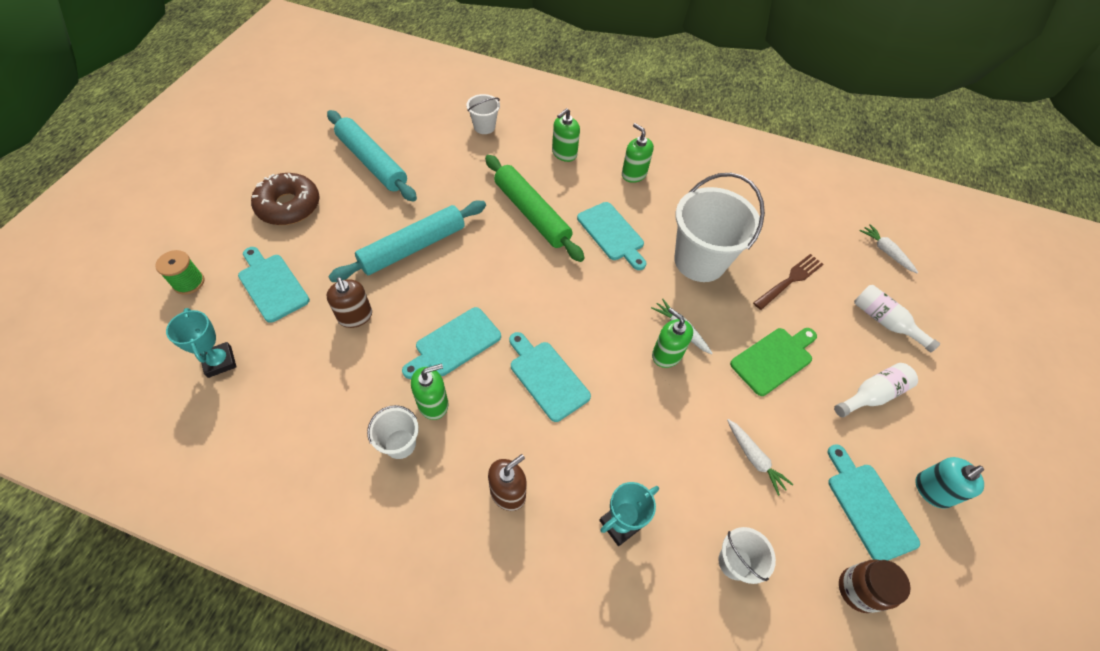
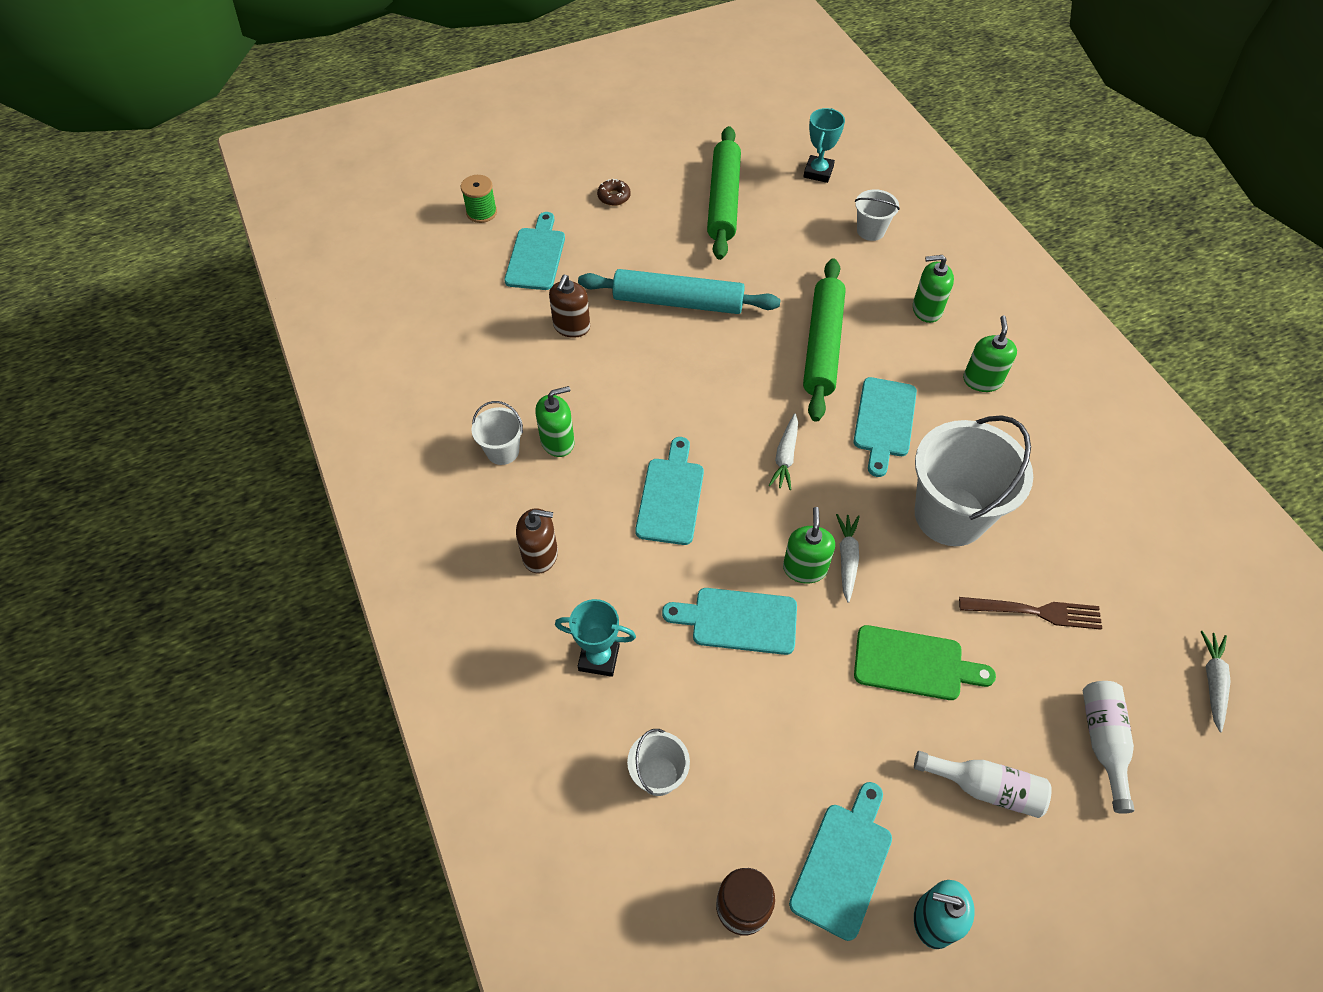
camera: 50 degrees right, 0 degrees up
turquoise trophy [166,308,237,378] -> turquoise trophy moved to [803,108,845,183]
brown donut [251,173,320,225] -> brown donut [597,179,631,206], size x0.47
turquoise rolling pin [327,110,417,202] -> green rolling pin [707,126,741,260]
turquoise cutting board [402,307,501,379] -> turquoise cutting board moved to [662,588,797,655]
green soap dispenser [411,364,448,420] -> green soap dispenser turned 45 degrees counterclockwise [535,386,575,457]
white carrot [727,419,794,496] -> white carrot moved to [768,413,798,490]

################

* Job *
All lines starting at the one holding "brown donut [251,173,320,225]" and ending at the last line above must be output exactly, and no other line may appear.

* Reply to the task *
brown donut [251,173,320,225] -> brown donut [597,179,631,206], size x0.47
turquoise rolling pin [327,110,417,202] -> green rolling pin [707,126,741,260]
turquoise cutting board [402,307,501,379] -> turquoise cutting board moved to [662,588,797,655]
green soap dispenser [411,364,448,420] -> green soap dispenser turned 45 degrees counterclockwise [535,386,575,457]
white carrot [727,419,794,496] -> white carrot moved to [768,413,798,490]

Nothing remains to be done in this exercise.